■ **Exercise**
When the line containing "U6: NOR CD4001" appears in the data below, begin copying there and stop only after the line containing "R202: none -> 820 (LED, Y18)".

(Records contained in a dataset)
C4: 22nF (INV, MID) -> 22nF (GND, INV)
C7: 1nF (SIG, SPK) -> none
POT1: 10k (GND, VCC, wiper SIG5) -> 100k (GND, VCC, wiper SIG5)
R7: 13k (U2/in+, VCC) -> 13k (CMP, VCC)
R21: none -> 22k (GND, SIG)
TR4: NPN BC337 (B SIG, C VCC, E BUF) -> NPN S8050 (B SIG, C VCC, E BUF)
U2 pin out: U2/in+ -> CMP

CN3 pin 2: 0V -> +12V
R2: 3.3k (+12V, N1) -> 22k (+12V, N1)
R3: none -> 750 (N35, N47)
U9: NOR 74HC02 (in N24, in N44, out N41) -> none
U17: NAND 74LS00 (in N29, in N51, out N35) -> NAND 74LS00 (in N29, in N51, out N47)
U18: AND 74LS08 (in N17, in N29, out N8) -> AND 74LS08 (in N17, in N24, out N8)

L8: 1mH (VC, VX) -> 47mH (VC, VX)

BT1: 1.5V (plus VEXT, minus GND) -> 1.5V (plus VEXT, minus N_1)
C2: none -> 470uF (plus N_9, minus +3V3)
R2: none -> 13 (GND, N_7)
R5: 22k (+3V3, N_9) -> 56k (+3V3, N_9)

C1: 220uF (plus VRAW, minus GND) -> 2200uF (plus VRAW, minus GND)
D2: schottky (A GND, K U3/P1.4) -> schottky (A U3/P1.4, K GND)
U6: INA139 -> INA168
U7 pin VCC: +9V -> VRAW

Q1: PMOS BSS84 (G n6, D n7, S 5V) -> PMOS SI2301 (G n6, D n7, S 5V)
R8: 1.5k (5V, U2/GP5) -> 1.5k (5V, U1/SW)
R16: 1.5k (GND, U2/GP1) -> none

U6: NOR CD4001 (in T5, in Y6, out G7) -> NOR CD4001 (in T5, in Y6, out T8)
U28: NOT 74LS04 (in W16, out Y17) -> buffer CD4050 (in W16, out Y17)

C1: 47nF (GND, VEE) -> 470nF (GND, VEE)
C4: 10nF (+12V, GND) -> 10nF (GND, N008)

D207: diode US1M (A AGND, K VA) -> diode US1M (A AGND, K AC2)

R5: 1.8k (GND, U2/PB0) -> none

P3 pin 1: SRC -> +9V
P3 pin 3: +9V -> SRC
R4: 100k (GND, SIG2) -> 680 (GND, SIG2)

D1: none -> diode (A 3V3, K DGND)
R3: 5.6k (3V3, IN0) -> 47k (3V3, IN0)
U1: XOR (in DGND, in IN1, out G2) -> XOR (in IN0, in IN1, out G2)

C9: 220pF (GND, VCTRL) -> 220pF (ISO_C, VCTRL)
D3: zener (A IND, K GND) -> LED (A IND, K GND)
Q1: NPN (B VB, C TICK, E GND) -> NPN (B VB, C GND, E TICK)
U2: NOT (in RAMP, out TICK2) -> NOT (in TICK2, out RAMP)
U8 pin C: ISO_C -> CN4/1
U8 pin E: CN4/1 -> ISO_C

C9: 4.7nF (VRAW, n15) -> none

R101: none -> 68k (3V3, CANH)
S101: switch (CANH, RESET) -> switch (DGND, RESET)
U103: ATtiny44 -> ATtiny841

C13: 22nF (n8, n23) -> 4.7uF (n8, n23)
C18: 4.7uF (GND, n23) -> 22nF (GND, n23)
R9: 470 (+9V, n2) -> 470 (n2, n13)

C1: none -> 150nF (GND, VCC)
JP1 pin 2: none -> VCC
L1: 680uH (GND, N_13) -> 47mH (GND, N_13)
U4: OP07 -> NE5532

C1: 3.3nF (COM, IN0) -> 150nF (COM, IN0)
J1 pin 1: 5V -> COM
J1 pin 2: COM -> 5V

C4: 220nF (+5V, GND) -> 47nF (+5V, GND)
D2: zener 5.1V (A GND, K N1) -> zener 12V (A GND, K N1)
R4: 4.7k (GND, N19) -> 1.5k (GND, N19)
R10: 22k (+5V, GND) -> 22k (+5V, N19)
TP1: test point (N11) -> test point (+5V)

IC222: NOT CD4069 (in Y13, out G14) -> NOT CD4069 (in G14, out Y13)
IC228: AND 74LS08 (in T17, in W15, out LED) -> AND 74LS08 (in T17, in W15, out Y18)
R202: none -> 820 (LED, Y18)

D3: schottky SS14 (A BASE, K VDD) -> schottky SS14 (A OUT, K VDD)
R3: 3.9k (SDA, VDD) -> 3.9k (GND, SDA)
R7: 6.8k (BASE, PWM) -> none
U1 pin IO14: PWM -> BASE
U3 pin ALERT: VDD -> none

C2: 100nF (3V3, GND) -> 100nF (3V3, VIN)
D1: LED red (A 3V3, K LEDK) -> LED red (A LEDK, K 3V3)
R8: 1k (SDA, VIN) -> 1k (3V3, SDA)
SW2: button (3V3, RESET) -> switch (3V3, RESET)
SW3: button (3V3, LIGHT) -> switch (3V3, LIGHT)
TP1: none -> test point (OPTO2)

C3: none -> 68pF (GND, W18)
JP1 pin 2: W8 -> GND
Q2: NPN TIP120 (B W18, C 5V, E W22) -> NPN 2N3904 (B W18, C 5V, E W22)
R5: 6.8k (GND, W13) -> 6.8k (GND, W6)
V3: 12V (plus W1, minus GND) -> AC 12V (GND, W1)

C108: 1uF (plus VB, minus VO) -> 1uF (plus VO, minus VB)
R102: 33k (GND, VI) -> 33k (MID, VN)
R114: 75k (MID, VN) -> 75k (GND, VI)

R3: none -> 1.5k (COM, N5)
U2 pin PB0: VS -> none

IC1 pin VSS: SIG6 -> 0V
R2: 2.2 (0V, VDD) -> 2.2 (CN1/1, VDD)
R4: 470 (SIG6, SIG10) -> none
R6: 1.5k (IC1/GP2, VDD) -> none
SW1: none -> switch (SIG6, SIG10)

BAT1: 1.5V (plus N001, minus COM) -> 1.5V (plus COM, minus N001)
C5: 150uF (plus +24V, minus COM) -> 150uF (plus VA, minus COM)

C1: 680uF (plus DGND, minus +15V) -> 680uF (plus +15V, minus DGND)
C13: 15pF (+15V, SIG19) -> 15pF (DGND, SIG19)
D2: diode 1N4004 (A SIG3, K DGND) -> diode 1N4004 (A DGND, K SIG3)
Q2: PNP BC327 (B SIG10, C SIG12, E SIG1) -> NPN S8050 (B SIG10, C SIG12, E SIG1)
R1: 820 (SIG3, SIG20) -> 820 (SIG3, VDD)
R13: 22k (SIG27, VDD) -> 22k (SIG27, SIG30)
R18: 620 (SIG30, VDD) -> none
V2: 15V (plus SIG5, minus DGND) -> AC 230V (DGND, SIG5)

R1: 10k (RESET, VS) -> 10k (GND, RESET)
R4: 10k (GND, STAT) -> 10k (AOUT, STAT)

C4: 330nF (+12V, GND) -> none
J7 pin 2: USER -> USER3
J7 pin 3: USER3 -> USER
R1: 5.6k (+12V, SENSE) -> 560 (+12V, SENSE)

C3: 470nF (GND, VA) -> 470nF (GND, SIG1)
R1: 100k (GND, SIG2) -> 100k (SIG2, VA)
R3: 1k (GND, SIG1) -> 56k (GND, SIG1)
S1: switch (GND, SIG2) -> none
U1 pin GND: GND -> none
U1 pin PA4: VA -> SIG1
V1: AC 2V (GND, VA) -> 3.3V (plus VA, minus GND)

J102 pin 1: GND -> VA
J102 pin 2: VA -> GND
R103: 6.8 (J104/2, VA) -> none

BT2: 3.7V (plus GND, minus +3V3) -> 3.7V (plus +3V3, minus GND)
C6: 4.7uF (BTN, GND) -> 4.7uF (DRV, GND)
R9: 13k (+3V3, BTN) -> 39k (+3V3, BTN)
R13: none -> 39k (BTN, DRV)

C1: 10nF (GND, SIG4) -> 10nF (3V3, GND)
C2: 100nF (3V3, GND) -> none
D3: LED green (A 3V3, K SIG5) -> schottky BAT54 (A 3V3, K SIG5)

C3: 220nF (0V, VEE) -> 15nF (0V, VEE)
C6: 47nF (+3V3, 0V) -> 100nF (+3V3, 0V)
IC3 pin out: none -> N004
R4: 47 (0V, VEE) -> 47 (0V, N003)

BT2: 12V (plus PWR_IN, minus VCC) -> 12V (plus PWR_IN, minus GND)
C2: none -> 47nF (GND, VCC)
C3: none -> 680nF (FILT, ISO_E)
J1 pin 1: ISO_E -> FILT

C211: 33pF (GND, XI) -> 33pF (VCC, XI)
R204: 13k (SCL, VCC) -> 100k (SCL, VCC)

■ **Exercise response**
U6: NOR CD4001 (in T5, in Y6, out G7) -> NOR CD4001 (in T5, in Y6, out T8)
U28: NOT 74LS04 (in W16, out Y17) -> buffer CD4050 (in W16, out Y17)

C1: 47nF (GND, VEE) -> 470nF (GND, VEE)
C4: 10nF (+12V, GND) -> 10nF (GND, N008)

D207: diode US1M (A AGND, K VA) -> diode US1M (A AGND, K AC2)

R5: 1.8k (GND, U2/PB0) -> none

P3 pin 1: SRC -> +9V
P3 pin 3: +9V -> SRC
R4: 100k (GND, SIG2) -> 680 (GND, SIG2)

D1: none -> diode (A 3V3, K DGND)
R3: 5.6k (3V3, IN0) -> 47k (3V3, IN0)
U1: XOR (in DGND, in IN1, out G2) -> XOR (in IN0, in IN1, out G2)

C9: 220pF (GND, VCTRL) -> 220pF (ISO_C, VCTRL)
D3: zener (A IND, K GND) -> LED (A IND, K GND)
Q1: NPN (B VB, C TICK, E GND) -> NPN (B VB, C GND, E TICK)
U2: NOT (in RAMP, out TICK2) -> NOT (in TICK2, out RAMP)
U8 pin C: ISO_C -> CN4/1
U8 pin E: CN4/1 -> ISO_C

C9: 4.7nF (VRAW, n15) -> none

R101: none -> 68k (3V3, CANH)
S101: switch (CANH, RESET) -> switch (DGND, RESET)
U103: ATtiny44 -> ATtiny841

C13: 22nF (n8, n23) -> 4.7uF (n8, n23)
C18: 4.7uF (GND, n23) -> 22nF (GND, n23)
R9: 470 (+9V, n2) -> 470 (n2, n13)

C1: none -> 150nF (GND, VCC)
JP1 pin 2: none -> VCC
L1: 680uH (GND, N_13) -> 47mH (GND, N_13)
U4: OP07 -> NE5532

C1: 3.3nF (COM, IN0) -> 150nF (COM, IN0)
J1 pin 1: 5V -> COM
J1 pin 2: COM -> 5V

C4: 220nF (+5V, GND) -> 47nF (+5V, GND)
D2: zener 5.1V (A GND, K N1) -> zener 12V (A GND, K N1)
R4: 4.7k (GND, N19) -> 1.5k (GND, N19)
R10: 22k (+5V, GND) -> 22k (+5V, N19)
TP1: test point (N11) -> test point (+5V)

IC222: NOT CD4069 (in Y13, out G14) -> NOT CD4069 (in G14, out Y13)
IC228: AND 74LS08 (in T17, in W15, out LED) -> AND 74LS08 (in T17, in W15, out Y18)
R202: none -> 820 (LED, Y18)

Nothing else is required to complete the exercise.